▶ TASK: Could you write out the records below exactly as they appear, leaving out any pictures?

Change detection data
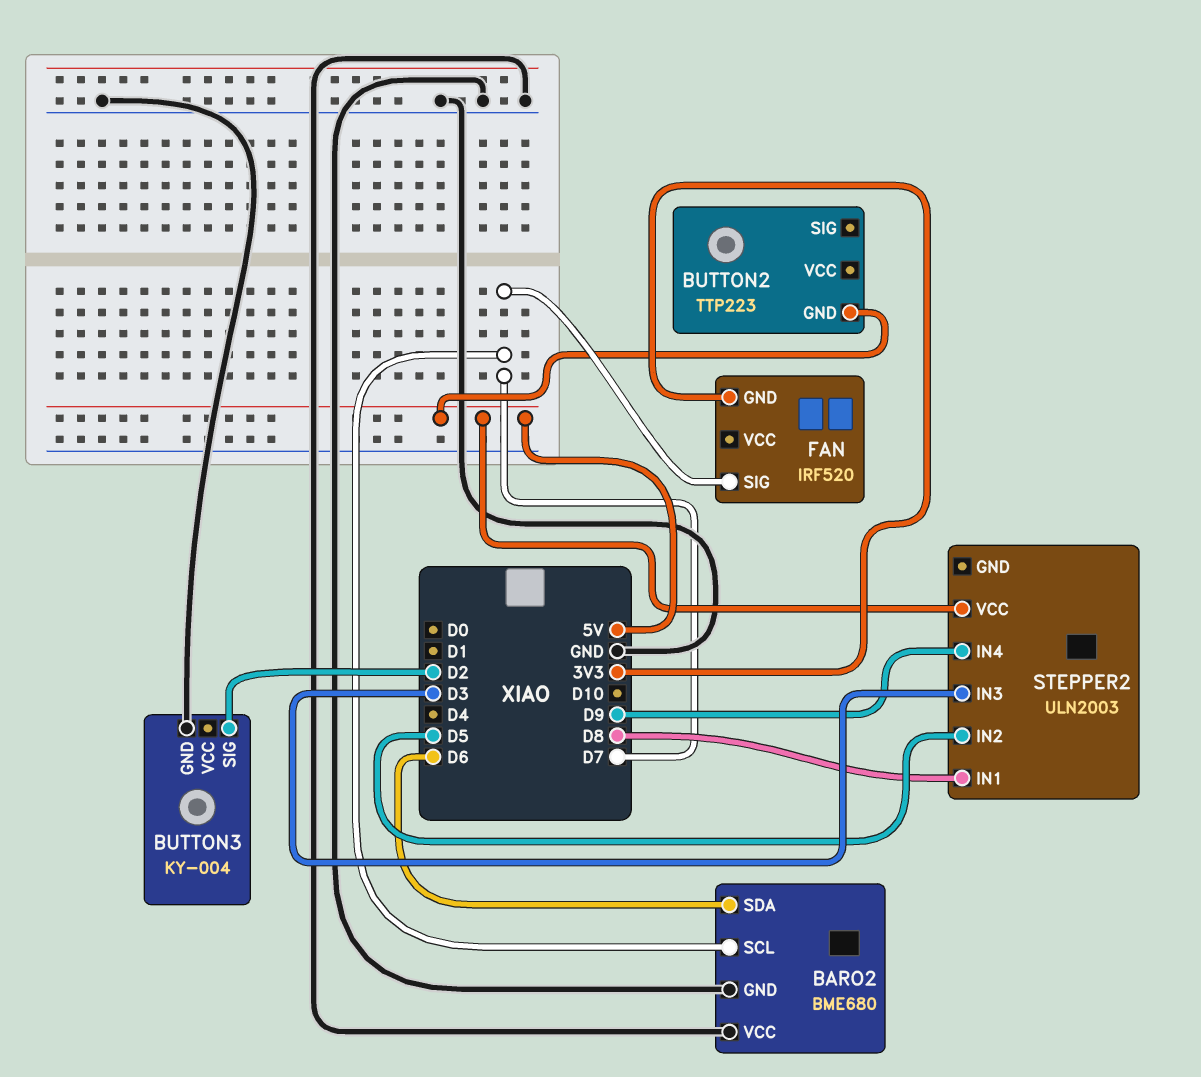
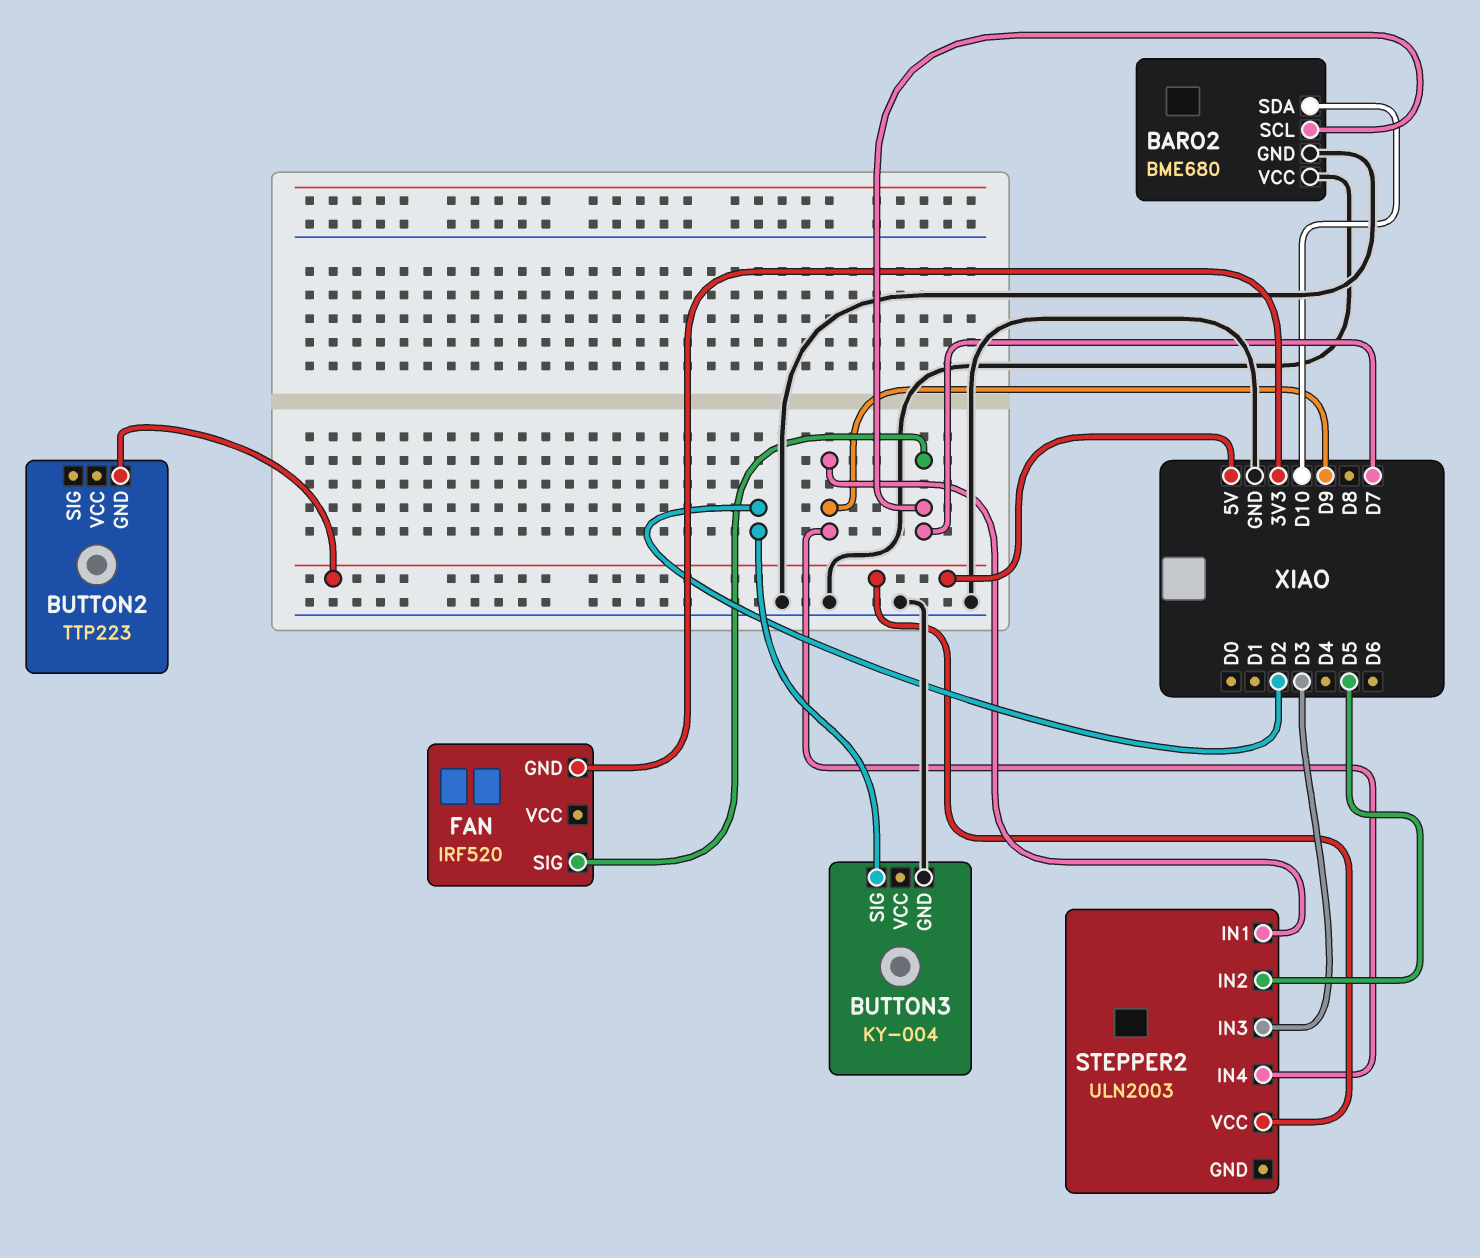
BARO2 pin SDA: D6 -> D10
STEPPER2 pin IN1: D8 -> D9

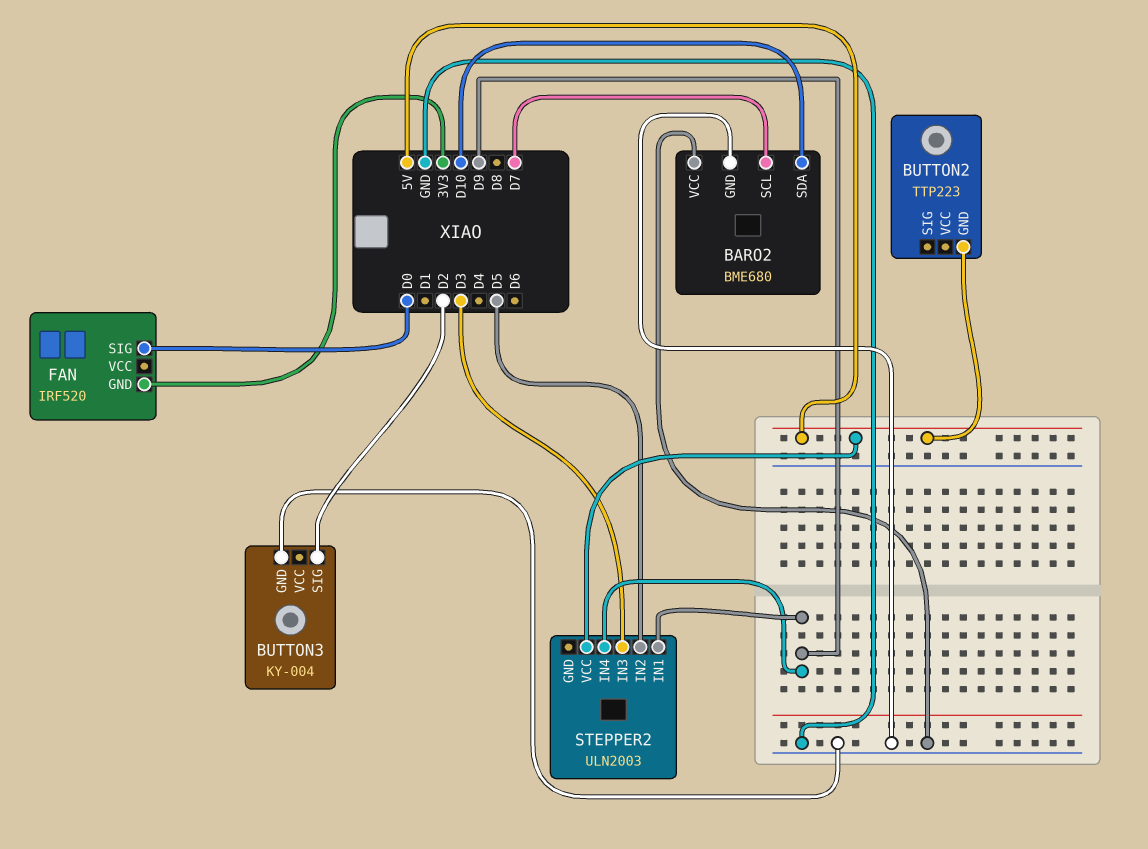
FAN pin SIG: D7 -> D0

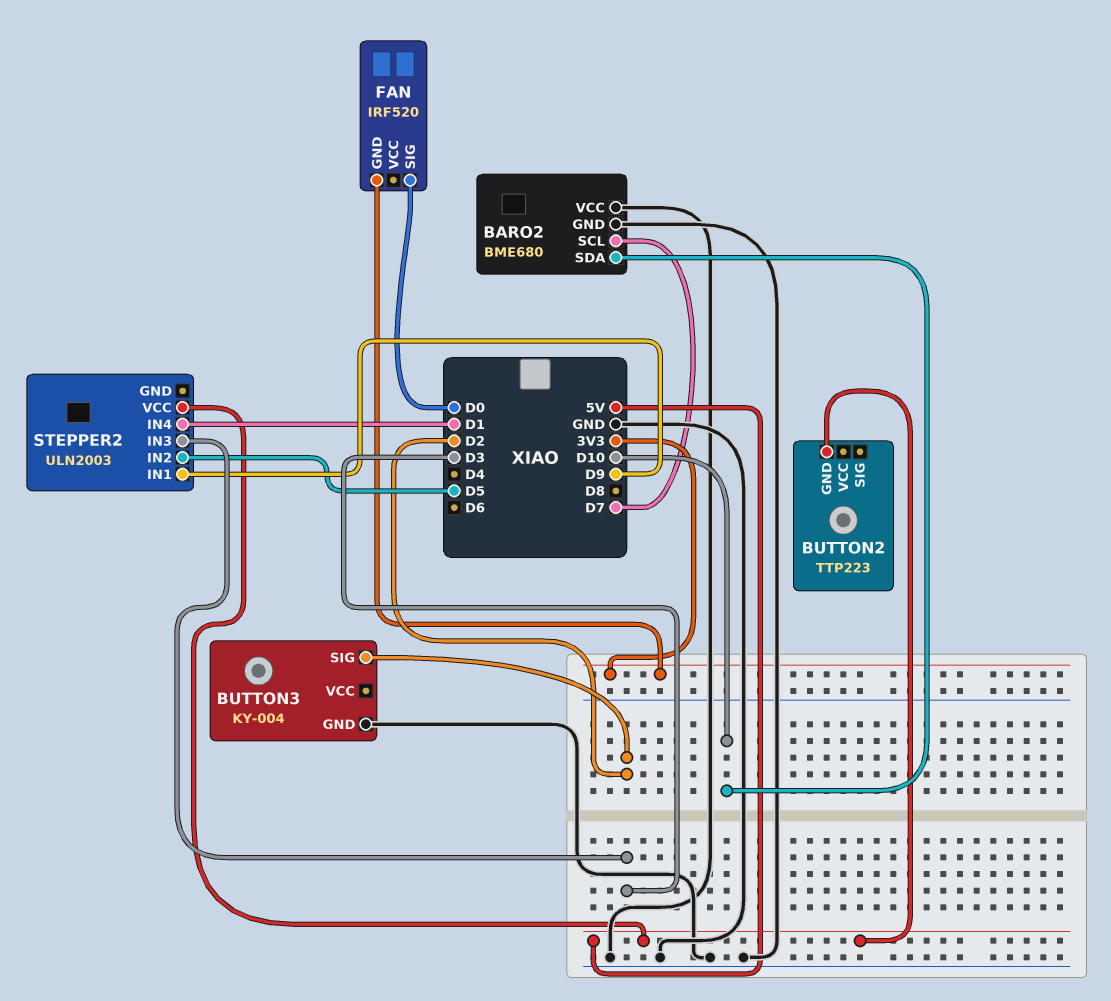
STEPPER2 pin IN4: D9 -> D1

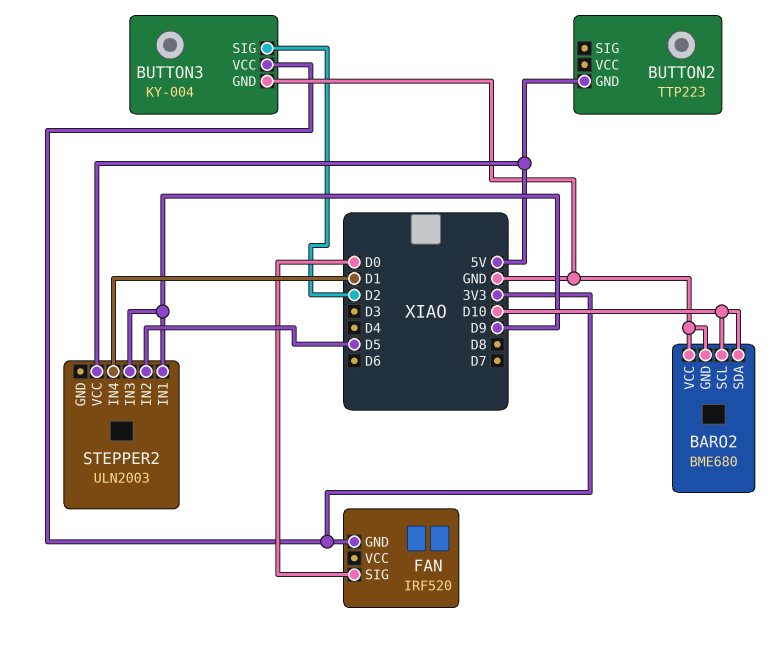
BARO2 pin SCL: D7 -> D10
BUTTON3 pin VCC: none -> 3V3
STEPPER2 pin IN3: D3 -> D9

▶ WRITTEN ANSWER:
BARO2 pin SDA: D6 -> D10
STEPPER2 pin IN1: D8 -> D9

FAN pin SIG: D7 -> D0

STEPPER2 pin IN4: D9 -> D1

BARO2 pin SCL: D7 -> D10
BUTTON3 pin VCC: none -> 3V3
STEPPER2 pin IN3: D3 -> D9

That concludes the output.